◆ **Dataset entries**
○ ○ ○ ○
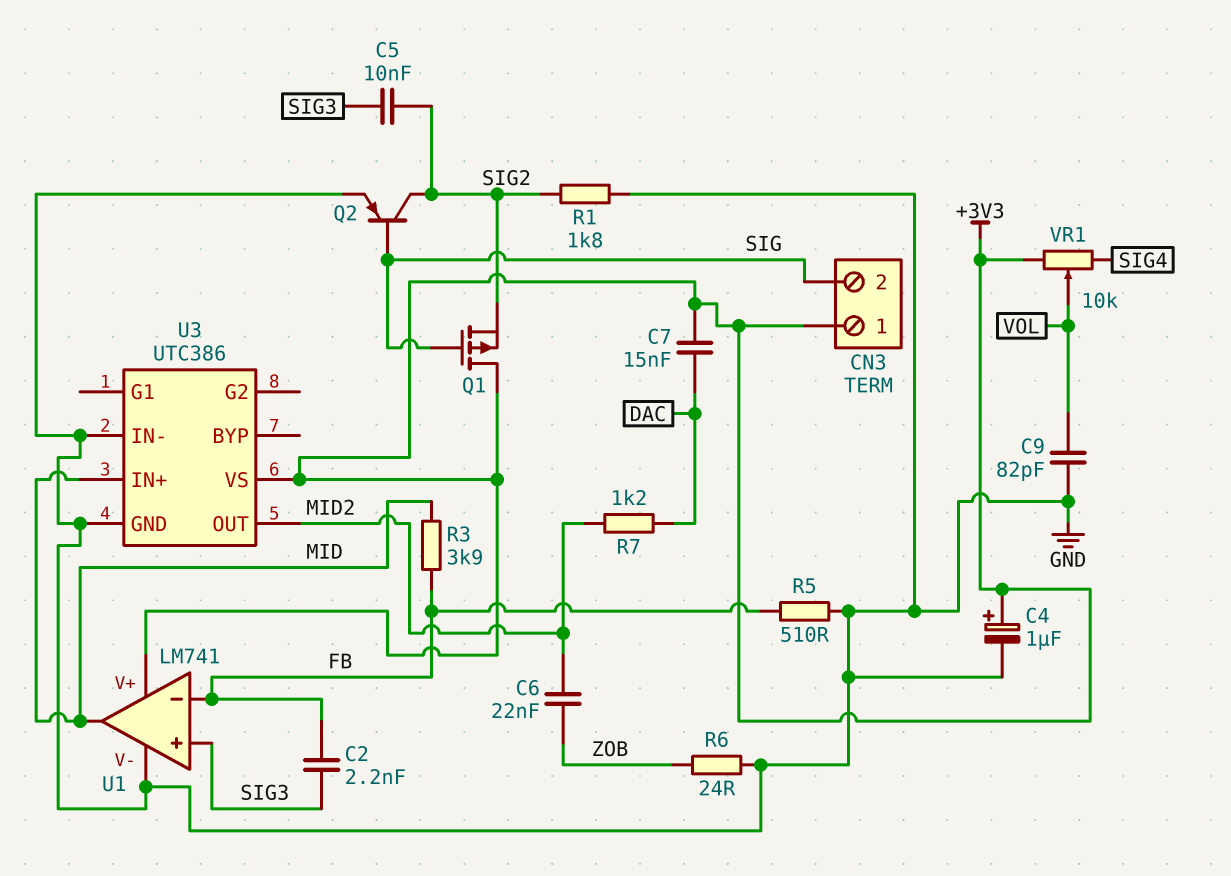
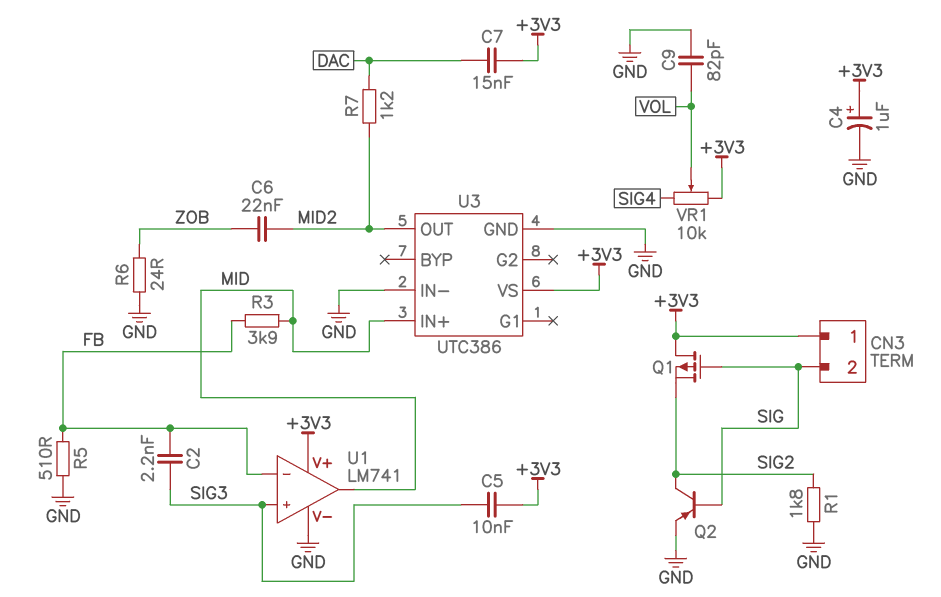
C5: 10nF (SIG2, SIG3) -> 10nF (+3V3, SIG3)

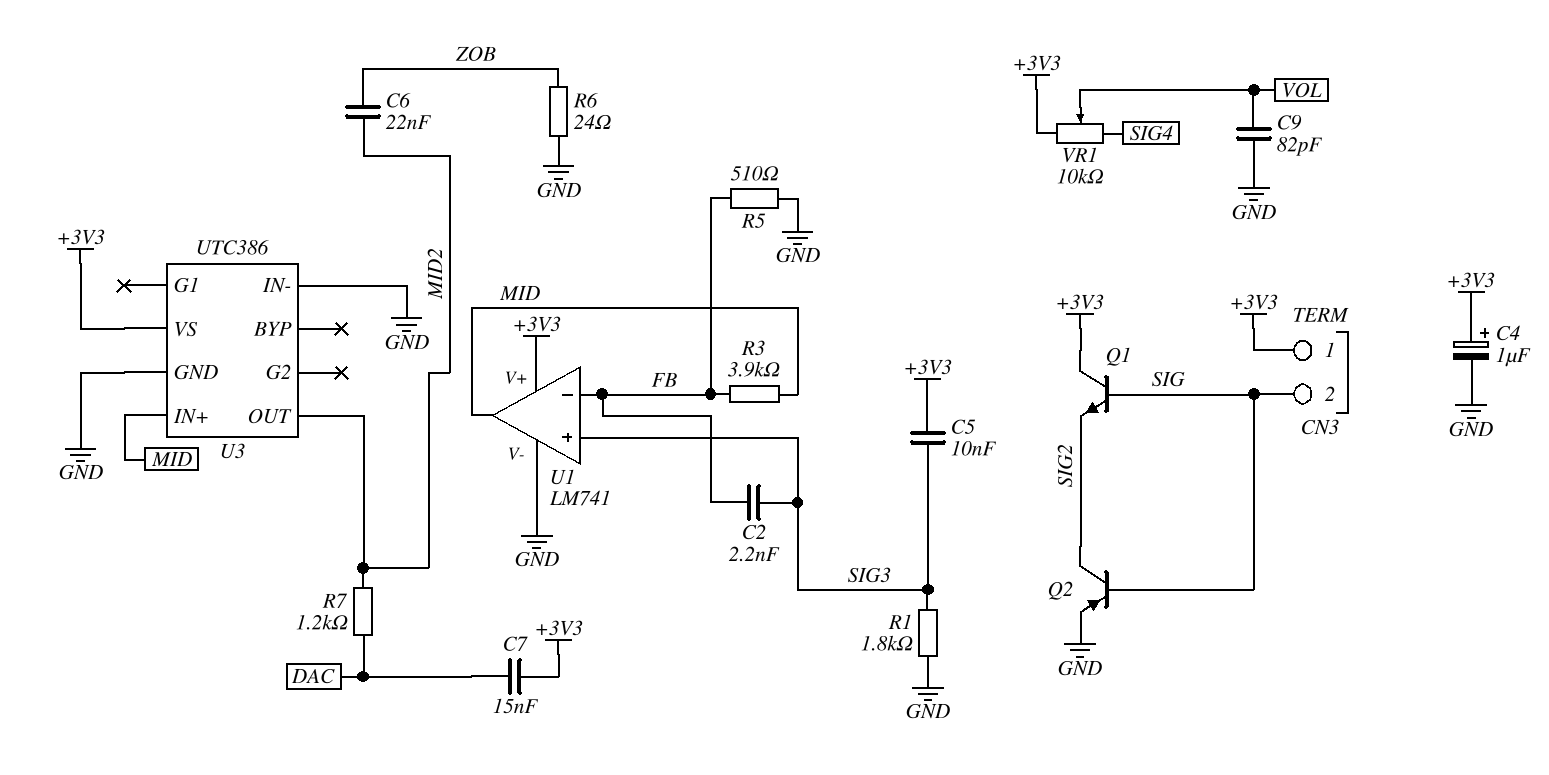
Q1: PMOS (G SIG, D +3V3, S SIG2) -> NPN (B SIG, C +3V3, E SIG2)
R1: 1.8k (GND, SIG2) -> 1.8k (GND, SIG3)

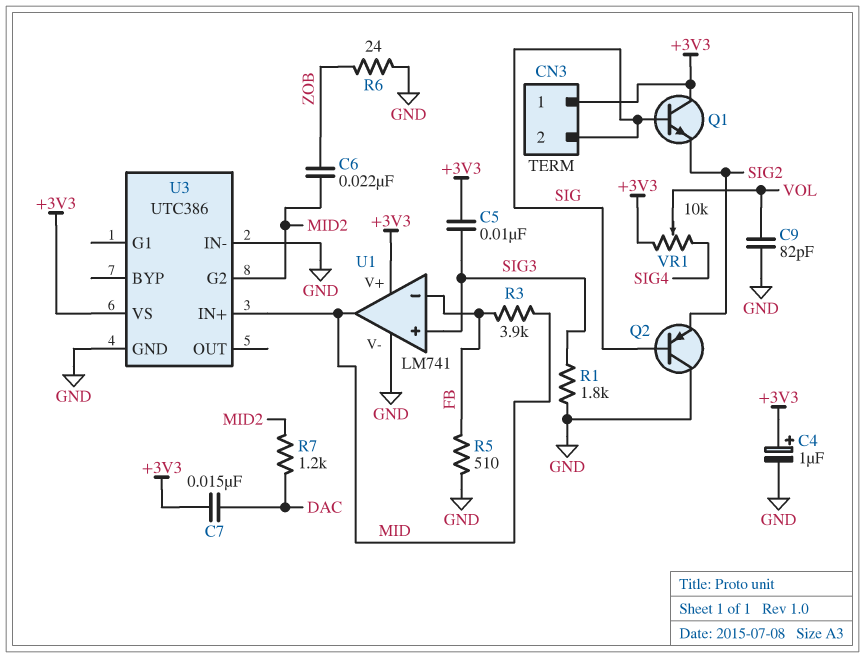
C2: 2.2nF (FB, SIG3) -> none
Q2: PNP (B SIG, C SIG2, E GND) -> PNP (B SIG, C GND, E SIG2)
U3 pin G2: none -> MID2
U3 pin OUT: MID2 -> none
○ ○ ○ ○
Each entry must be retyped word for word, with every image omitted.

◆ **Task result**
C5: 10nF (SIG2, SIG3) -> 10nF (+3V3, SIG3)

Q1: PMOS (G SIG, D +3V3, S SIG2) -> NPN (B SIG, C +3V3, E SIG2)
R1: 1.8k (GND, SIG2) -> 1.8k (GND, SIG3)

C2: 2.2nF (FB, SIG3) -> none
Q2: PNP (B SIG, C SIG2, E GND) -> PNP (B SIG, C GND, E SIG2)
U3 pin G2: none -> MID2
U3 pin OUT: MID2 -> none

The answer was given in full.